─── TASK INPUT

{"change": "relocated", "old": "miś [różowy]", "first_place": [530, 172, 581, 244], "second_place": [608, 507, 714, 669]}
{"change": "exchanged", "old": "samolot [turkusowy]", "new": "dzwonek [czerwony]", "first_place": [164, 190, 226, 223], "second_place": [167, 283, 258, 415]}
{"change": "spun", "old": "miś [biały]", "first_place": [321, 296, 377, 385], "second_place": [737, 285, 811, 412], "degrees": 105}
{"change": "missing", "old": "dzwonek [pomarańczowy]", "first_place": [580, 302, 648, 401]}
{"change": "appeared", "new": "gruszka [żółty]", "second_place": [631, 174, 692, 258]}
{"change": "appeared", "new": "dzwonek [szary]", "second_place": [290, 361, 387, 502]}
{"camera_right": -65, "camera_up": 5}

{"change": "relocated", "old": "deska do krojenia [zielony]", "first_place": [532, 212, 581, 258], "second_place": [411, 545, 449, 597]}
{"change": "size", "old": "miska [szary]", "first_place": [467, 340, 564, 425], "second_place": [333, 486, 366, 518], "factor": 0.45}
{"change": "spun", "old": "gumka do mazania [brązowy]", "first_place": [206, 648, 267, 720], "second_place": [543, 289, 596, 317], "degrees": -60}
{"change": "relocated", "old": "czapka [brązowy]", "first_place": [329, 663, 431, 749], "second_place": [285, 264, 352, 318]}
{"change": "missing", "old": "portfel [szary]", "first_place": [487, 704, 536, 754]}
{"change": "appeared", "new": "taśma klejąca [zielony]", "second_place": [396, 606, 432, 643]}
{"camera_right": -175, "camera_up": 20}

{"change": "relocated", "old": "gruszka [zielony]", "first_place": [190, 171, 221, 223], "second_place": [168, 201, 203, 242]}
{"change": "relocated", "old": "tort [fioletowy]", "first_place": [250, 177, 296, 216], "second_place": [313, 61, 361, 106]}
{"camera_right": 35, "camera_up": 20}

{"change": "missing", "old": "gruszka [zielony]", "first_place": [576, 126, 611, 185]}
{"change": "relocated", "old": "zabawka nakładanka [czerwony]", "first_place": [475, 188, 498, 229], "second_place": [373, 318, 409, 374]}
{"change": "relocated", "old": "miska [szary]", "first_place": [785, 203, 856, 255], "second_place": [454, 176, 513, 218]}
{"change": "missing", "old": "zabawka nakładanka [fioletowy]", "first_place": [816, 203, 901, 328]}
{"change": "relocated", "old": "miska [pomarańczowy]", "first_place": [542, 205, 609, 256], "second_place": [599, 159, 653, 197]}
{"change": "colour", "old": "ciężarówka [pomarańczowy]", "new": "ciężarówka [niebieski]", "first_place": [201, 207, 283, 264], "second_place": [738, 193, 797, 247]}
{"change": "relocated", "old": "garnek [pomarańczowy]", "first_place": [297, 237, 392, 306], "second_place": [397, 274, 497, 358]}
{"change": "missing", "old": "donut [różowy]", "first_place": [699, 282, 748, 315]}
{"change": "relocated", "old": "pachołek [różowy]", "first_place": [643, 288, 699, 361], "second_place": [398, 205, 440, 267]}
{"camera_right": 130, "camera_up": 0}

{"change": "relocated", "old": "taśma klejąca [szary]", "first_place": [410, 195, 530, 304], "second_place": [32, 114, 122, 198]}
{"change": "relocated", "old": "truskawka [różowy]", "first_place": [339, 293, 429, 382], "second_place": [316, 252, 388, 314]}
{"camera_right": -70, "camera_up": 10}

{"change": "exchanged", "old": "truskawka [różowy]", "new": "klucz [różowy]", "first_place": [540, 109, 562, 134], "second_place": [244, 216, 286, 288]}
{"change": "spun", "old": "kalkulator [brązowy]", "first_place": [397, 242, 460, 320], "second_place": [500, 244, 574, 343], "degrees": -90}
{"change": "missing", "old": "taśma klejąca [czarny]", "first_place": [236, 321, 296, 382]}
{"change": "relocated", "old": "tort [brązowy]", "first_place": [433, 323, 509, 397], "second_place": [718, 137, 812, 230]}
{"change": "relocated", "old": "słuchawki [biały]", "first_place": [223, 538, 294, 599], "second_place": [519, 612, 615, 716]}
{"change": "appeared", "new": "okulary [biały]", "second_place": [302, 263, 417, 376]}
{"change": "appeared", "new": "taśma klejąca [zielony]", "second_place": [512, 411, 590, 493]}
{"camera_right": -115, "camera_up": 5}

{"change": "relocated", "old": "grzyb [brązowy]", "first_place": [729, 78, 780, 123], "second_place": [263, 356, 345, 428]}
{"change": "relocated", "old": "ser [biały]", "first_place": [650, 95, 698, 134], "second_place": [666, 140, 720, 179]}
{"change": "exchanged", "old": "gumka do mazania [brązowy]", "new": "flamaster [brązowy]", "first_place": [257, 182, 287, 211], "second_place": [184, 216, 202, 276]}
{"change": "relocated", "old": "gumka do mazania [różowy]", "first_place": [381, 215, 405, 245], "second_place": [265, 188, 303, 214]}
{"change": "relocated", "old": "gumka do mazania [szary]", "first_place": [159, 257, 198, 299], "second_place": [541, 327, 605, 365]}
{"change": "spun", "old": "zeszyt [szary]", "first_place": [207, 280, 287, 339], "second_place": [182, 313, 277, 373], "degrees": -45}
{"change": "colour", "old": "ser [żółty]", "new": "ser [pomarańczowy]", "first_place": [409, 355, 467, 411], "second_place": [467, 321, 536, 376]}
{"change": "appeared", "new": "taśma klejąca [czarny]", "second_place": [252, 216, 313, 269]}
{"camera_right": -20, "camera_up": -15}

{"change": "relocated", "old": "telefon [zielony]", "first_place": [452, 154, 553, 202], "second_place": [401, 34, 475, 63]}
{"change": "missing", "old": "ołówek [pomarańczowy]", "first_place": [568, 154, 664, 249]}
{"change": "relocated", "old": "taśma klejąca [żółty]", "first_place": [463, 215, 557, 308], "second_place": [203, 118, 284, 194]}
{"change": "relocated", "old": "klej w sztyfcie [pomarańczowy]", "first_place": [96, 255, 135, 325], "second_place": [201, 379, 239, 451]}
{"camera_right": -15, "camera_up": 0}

──────

● DESCRIPTION OF THE TASK:
Count how many lines in the records hold the string "dzwonek"; reply with the number alone.

● RESPONSE TO THE TASK:
3